→ **Records shown**:
= Beginning of Section =

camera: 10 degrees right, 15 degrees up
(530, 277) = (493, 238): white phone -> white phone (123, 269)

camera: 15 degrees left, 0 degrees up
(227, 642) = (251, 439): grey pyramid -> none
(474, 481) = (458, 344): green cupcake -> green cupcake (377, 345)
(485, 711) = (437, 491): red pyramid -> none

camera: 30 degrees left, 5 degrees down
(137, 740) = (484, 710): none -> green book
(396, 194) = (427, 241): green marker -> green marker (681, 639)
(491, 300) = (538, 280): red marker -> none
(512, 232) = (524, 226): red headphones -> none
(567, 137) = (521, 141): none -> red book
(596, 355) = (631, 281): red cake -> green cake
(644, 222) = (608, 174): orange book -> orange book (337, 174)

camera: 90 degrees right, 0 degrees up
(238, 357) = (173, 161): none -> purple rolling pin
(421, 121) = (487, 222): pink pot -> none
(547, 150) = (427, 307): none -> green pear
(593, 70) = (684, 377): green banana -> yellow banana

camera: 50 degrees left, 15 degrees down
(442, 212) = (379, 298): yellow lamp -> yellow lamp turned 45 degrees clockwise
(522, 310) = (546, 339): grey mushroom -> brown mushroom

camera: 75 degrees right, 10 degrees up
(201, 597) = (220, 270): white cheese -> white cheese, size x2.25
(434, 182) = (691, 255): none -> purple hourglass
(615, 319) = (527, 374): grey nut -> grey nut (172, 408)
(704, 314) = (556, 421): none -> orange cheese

= End of Section =

→ **Your assignment**:
Return only the count of lines in the records that hold the word "right".

→ **Answer box**:
3